# [Action item]
Each line of the material is to be written out exactly.

── Data supplied ──

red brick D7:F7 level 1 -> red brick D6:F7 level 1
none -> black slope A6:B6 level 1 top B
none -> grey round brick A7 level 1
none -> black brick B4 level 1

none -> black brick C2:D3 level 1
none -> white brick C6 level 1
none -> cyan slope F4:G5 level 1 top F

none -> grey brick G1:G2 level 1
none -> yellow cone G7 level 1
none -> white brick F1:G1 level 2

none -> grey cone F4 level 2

───

# [Answer for this exercise]
red brick D7:F7 level 1 -> red brick D6:F7 level 1
none -> black slope A6:B6 level 1 top B
none -> grey round brick A7 level 1
none -> black brick B4 level 1

none -> black brick C2:D3 level 1
none -> white brick C6 level 1
none -> cyan slope F4:G5 level 1 top F

none -> grey brick G1:G2 level 1
none -> yellow cone G7 level 1
none -> white brick F1:G1 level 2

none -> grey cone F4 level 2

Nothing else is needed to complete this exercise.